Stored items:
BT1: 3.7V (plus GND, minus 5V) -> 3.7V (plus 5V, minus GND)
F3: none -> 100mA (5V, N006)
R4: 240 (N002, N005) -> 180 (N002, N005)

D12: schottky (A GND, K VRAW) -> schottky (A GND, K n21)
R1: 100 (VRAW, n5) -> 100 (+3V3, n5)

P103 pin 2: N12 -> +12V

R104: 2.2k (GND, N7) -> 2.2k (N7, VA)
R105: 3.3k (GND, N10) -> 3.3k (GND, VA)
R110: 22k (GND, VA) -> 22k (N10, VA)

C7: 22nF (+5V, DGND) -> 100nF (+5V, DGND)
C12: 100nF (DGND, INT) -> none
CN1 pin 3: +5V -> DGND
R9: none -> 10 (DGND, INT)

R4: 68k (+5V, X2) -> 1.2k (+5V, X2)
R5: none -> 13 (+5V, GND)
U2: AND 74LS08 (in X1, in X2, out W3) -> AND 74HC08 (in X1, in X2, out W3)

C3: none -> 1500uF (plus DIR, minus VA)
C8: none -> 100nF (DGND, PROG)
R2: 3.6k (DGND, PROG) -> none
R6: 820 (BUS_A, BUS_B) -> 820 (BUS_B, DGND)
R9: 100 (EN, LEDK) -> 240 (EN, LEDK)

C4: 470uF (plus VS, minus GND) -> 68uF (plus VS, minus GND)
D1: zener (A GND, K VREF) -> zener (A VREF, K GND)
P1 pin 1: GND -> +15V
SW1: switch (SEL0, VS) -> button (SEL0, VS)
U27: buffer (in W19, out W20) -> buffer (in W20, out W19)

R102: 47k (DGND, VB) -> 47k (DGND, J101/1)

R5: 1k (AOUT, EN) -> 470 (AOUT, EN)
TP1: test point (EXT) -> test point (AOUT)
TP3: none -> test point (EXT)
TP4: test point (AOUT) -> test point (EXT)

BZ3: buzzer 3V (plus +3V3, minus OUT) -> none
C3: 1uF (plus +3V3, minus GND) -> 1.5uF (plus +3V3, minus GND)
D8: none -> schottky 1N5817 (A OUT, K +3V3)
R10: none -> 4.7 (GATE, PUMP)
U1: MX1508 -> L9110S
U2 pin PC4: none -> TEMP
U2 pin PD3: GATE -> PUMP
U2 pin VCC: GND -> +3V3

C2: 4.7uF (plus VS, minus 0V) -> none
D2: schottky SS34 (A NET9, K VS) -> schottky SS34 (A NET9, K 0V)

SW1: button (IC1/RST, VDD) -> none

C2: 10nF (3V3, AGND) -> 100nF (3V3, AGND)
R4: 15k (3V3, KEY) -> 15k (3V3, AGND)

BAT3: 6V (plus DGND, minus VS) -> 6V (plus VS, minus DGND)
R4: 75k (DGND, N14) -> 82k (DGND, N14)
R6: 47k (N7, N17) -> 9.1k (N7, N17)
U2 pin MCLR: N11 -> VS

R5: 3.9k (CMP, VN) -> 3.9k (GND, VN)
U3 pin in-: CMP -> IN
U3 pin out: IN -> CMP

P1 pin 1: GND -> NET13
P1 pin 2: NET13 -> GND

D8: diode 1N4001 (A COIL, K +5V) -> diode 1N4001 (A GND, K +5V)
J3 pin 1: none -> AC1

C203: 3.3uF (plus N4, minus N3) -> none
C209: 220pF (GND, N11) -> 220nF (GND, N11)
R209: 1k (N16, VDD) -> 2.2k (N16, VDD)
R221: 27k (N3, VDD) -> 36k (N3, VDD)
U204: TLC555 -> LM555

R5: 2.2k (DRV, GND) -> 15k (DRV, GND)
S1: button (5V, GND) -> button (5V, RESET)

WORK TO BE COMPLETED: Retype exactly, and only, the lines above from the one where "C3: 1uF (plus" occurs up to and including the one where "P1 pin 2: NET13 -> GND" occurs.

TASK RESULT:
C3: 1uF (plus +3V3, minus GND) -> 1.5uF (plus +3V3, minus GND)
D8: none -> schottky 1N5817 (A OUT, K +3V3)
R10: none -> 4.7 (GATE, PUMP)
U1: MX1508 -> L9110S
U2 pin PC4: none -> TEMP
U2 pin PD3: GATE -> PUMP
U2 pin VCC: GND -> +3V3

C2: 4.7uF (plus VS, minus 0V) -> none
D2: schottky SS34 (A NET9, K VS) -> schottky SS34 (A NET9, K 0V)

SW1: button (IC1/RST, VDD) -> none

C2: 10nF (3V3, AGND) -> 100nF (3V3, AGND)
R4: 15k (3V3, KEY) -> 15k (3V3, AGND)

BAT3: 6V (plus DGND, minus VS) -> 6V (plus VS, minus DGND)
R4: 75k (DGND, N14) -> 82k (DGND, N14)
R6: 47k (N7, N17) -> 9.1k (N7, N17)
U2 pin MCLR: N11 -> VS

R5: 3.9k (CMP, VN) -> 3.9k (GND, VN)
U3 pin in-: CMP -> IN
U3 pin out: IN -> CMP

P1 pin 1: GND -> NET13
P1 pin 2: NET13 -> GND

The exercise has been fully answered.